DATASET CONTENT:

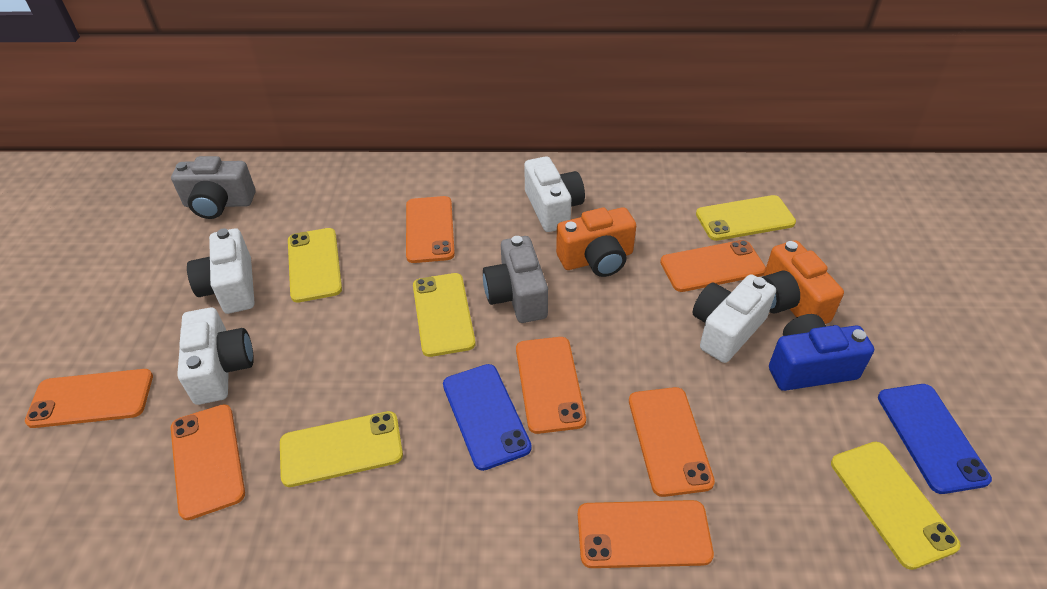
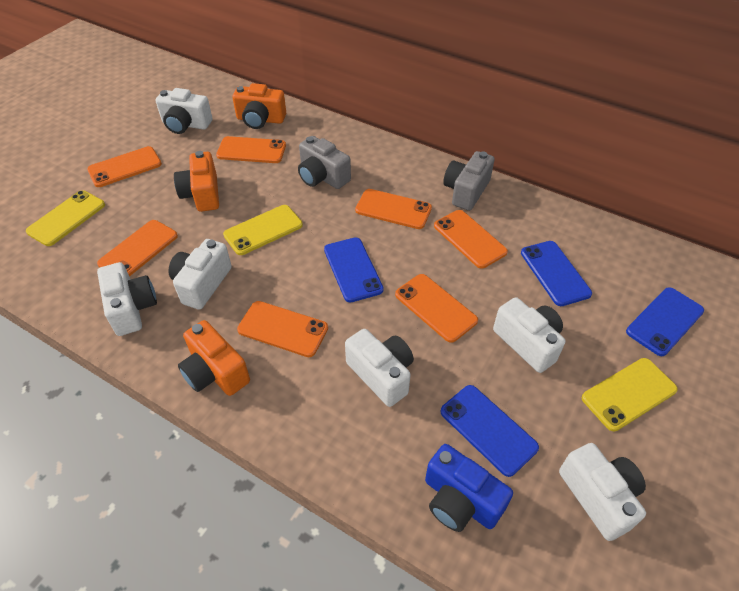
blue phone: 2 -> 4
orange camera: 2 -> 3
white camera: 4 -> 6
yellow phone: 5 -> 3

PROBLEM REQUIREMENTS: In the copy, include no pictures; everything else in the material should be written out exactly.

SOLUTION:
blue phone: 2 -> 4
orange camera: 2 -> 3
white camera: 4 -> 6
yellow phone: 5 -> 3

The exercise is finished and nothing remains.